*** DATA FOR THIS EXERCISE Section Begins ***
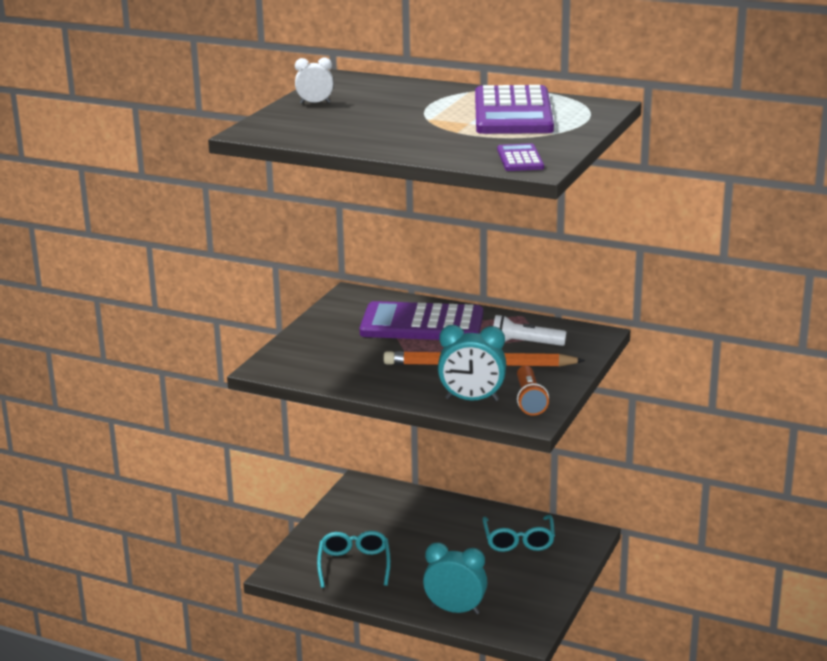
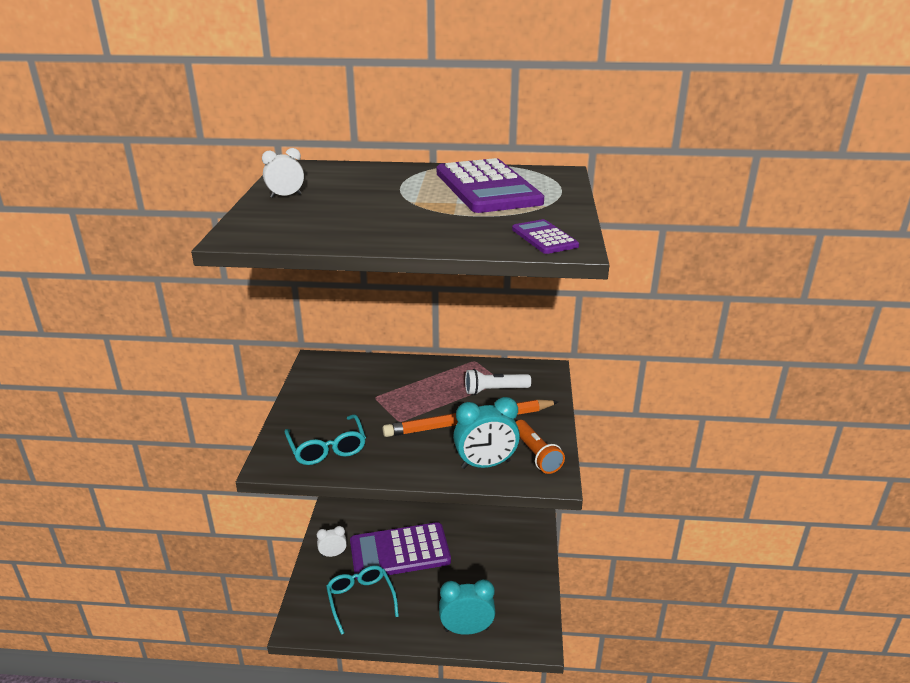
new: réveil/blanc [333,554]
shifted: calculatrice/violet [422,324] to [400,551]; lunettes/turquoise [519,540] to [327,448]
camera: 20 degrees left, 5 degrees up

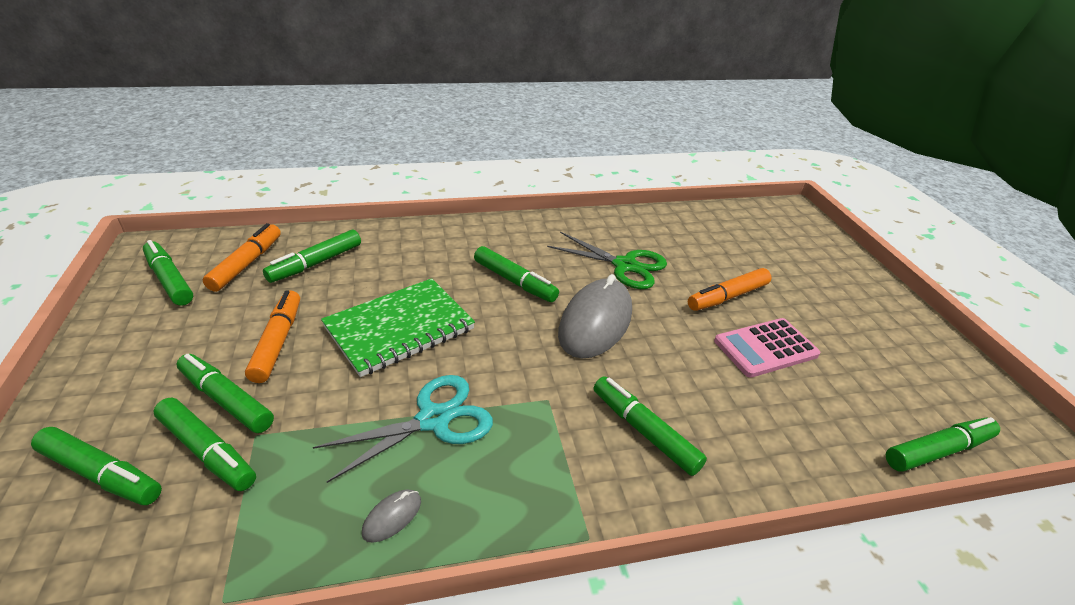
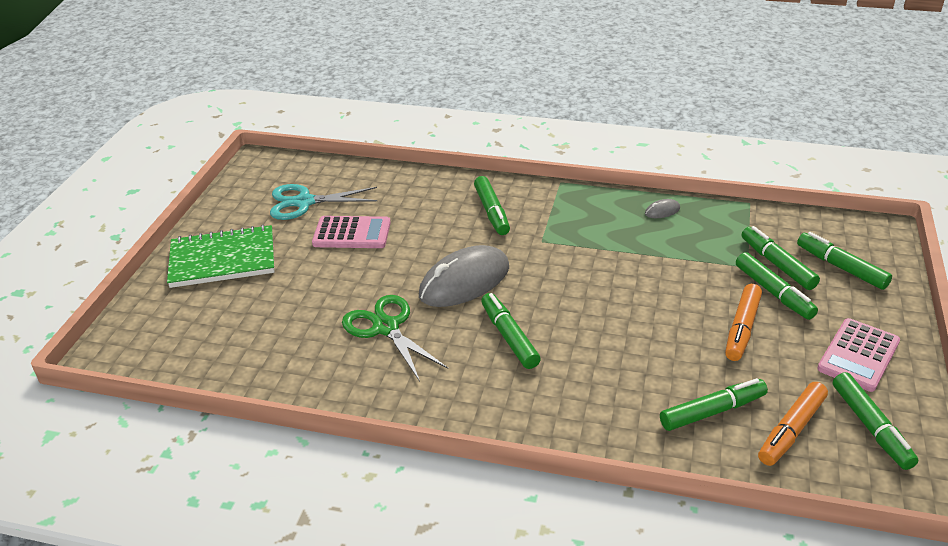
gone: feutre/orange [727,297]; feutre/vert [938,451]
new: calculatrice/rose [858,355]
shifted: carnet/vert [399,328] to [223,259]; ciseaux/turquoise [433,420] to [304,202]
camera: 150 degrees left, 0 degrees up

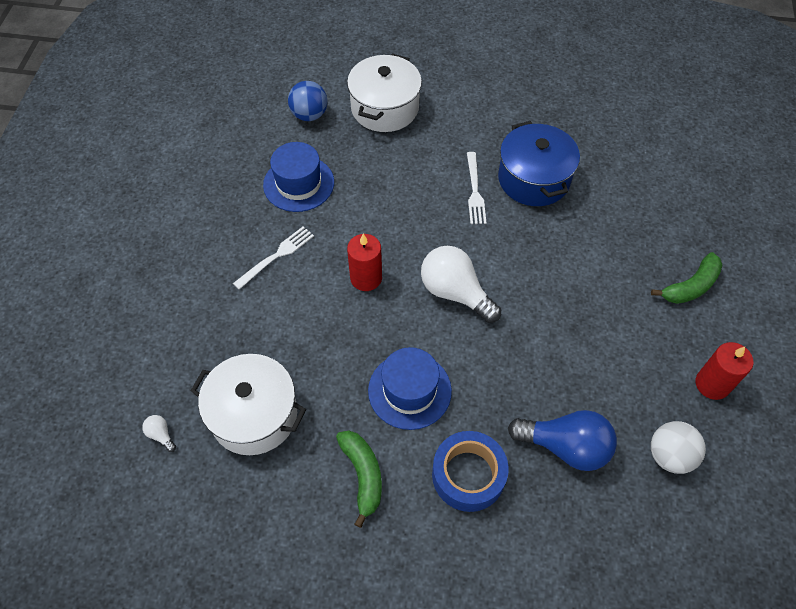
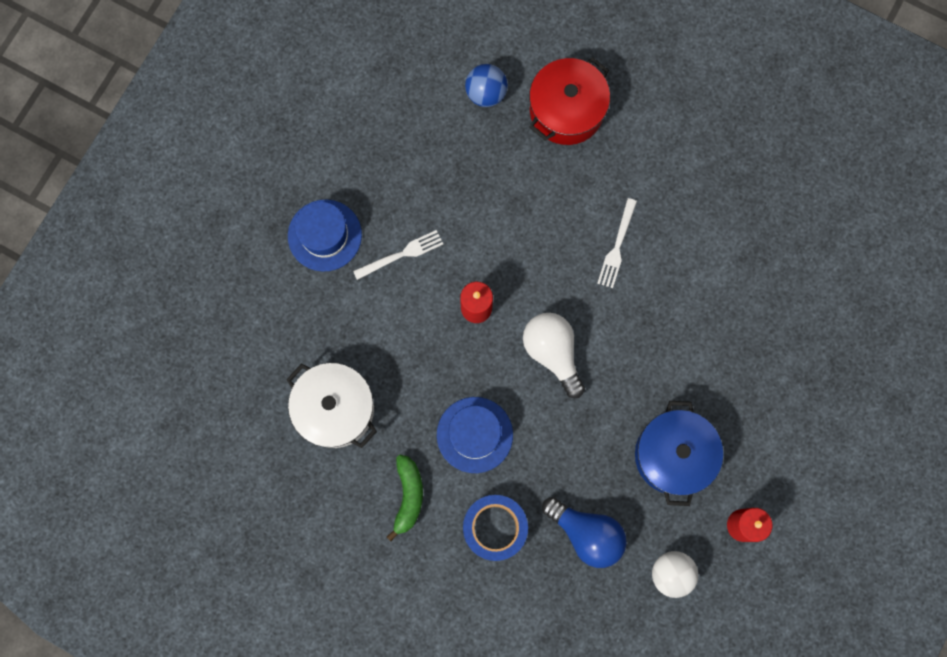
gone: banane/vert [691,286]; ampoule/blanc [161,435]
shifted: marmite/bleu [534,179] to [673,455]; chapeau/bleu [298,183] to [324,235]
repainted: marmite/blanc [385,108] to marmite/rouge [566,110]
camera: 20 degrees right, 20 degrees up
*** DATA FOR THIS EXERCISE Section Ends ***
> **INSTRUCTIONS FOR THE TASK**: Set down the material again exactly. Don't carry over any pictures.

> **ANSWER BELOW**:
new: réveil/blanc [333,554]
shifted: calculatrice/violet [422,324] to [400,551]; lunettes/turquoise [519,540] to [327,448]
camera: 20 degrees left, 5 degrees up

gone: feutre/orange [727,297]; feutre/vert [938,451]
new: calculatrice/rose [858,355]
shifted: carnet/vert [399,328] to [223,259]; ciseaux/turquoise [433,420] to [304,202]
camera: 150 degrees left, 0 degrees up

gone: banane/vert [691,286]; ampoule/blanc [161,435]
shifted: marmite/bleu [534,179] to [673,455]; chapeau/bleu [298,183] to [324,235]
repainted: marmite/blanc [385,108] to marmite/rouge [566,110]
camera: 20 degrees right, 20 degrees up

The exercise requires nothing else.